Scene image comparisons
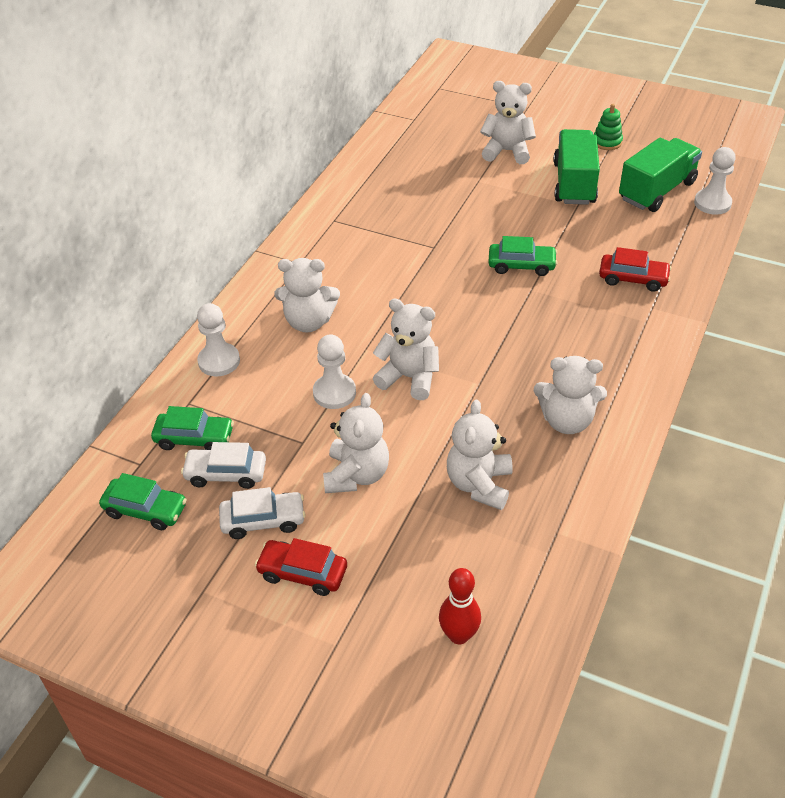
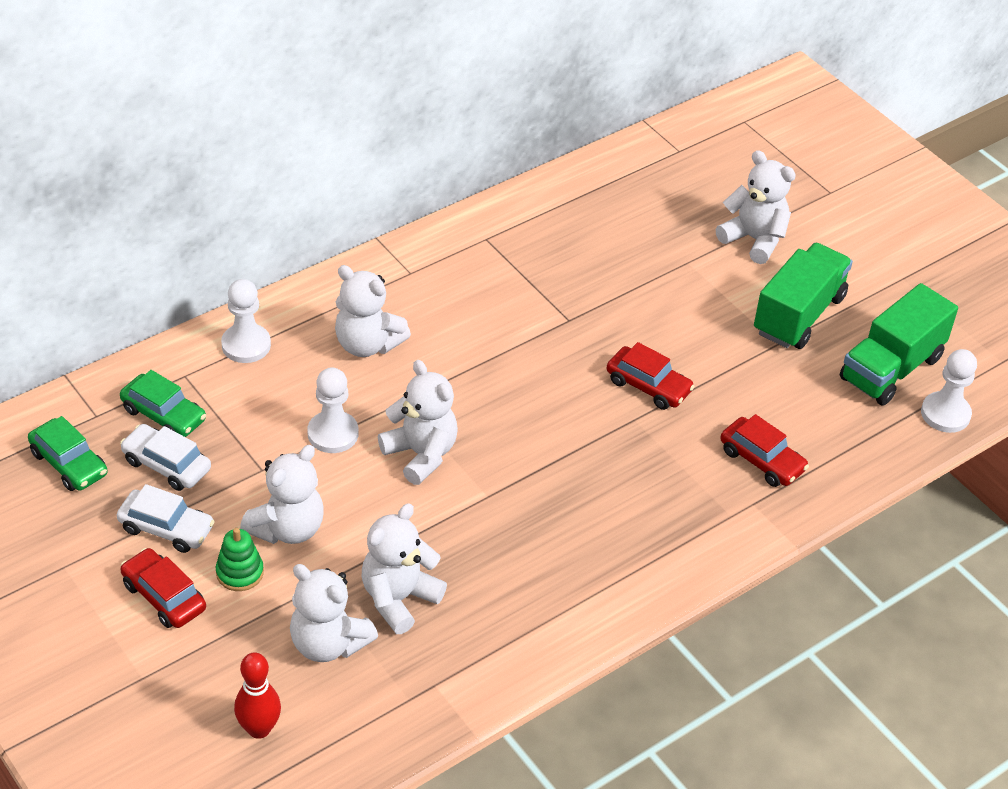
camera: 25 degrees right, 0 degrees up
(521, 265) = (648, 386): green car -> red car
(566, 420) = (544, 579): white teddy bear -> white teddy bear (328, 643)
(607, 142) = (887, 279): green stacking toy -> green stacking toy (240, 572)
(657, 191) = (891, 368): green truck -> green truck turned 150 degrees clockwise

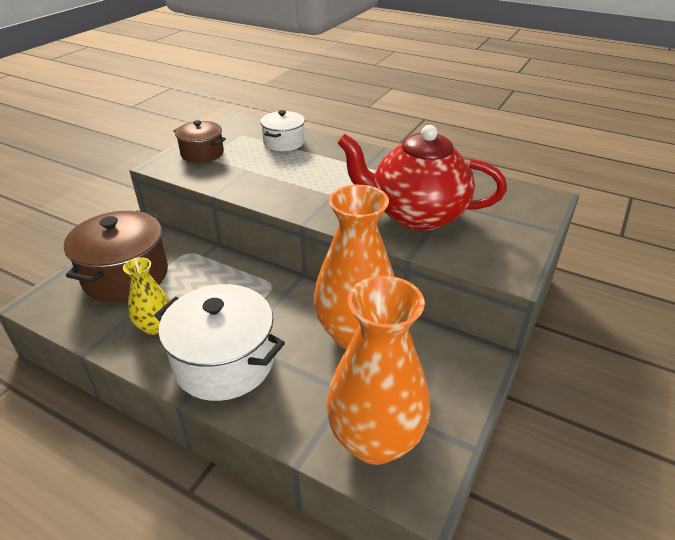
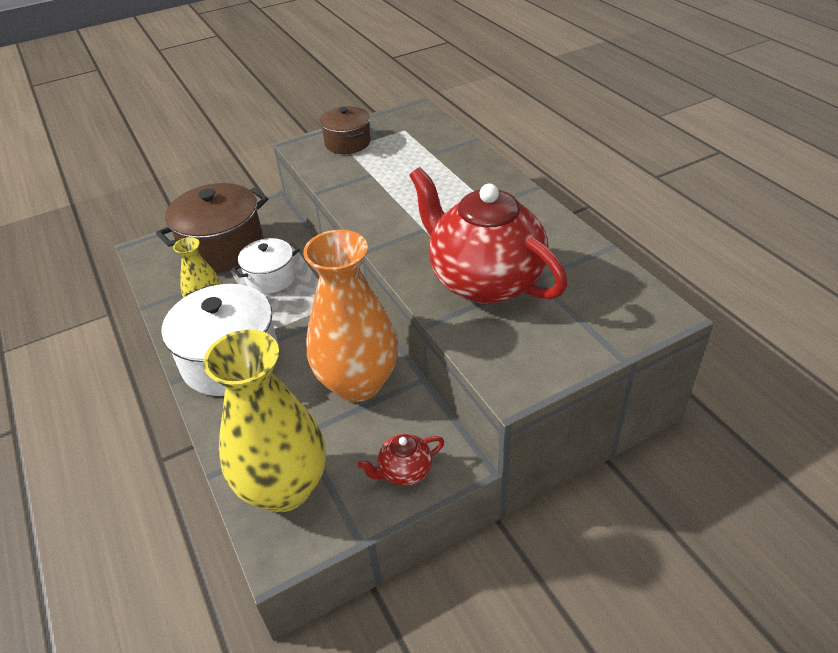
camera: 35 degrees right, 5 degrees up
(284, 142) = (436, 151): white pot -> white pot (271, 278)
(375, 440) = (285, 488): orange vase -> yellow vase
(454, 381) = (404, 471): none -> red teapot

What to do: Set down only these lines, exactly: the one containing "(284, 142) = (436, 151): white" and each line after it through the end of the entries above.

Exercise answer:
(284, 142) = (436, 151): white pot -> white pot (271, 278)
(375, 440) = (285, 488): orange vase -> yellow vase
(454, 381) = (404, 471): none -> red teapot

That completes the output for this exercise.